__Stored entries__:
· · ·

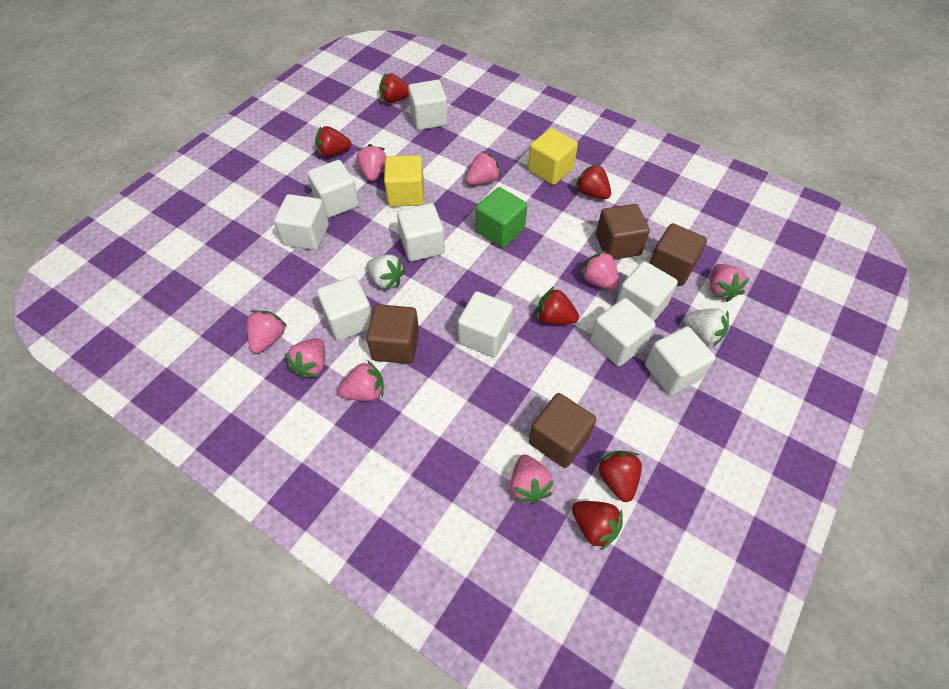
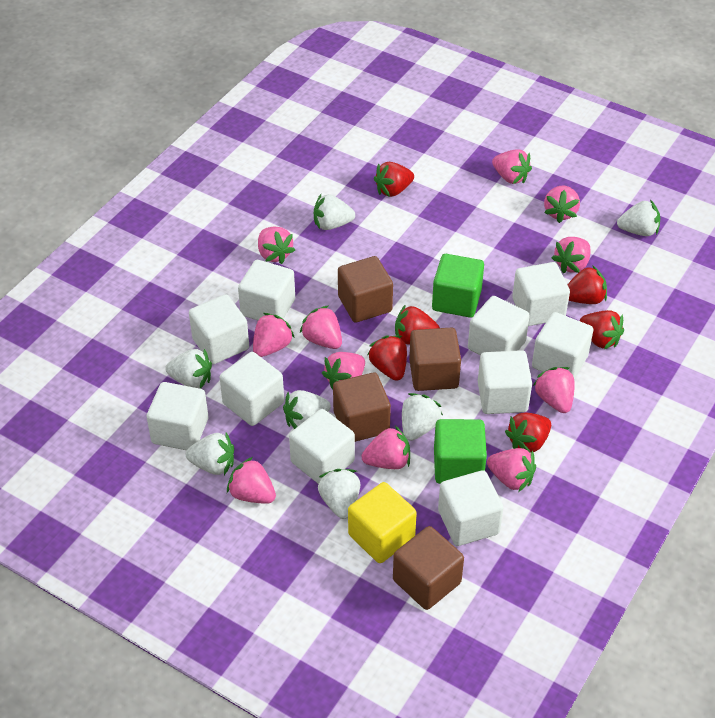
green cube: 1 -> 2
pink strawberry: 8 -> 11
white cube: 9 -> 10
white strawberry: 2 -> 7
yellow cube: 2 -> 1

· · ·

__Aim of the task__:
Print every line above once more, exactly. Omit the pictures.

__Answer box__:
green cube: 1 -> 2
pink strawberry: 8 -> 11
white cube: 9 -> 10
white strawberry: 2 -> 7
yellow cube: 2 -> 1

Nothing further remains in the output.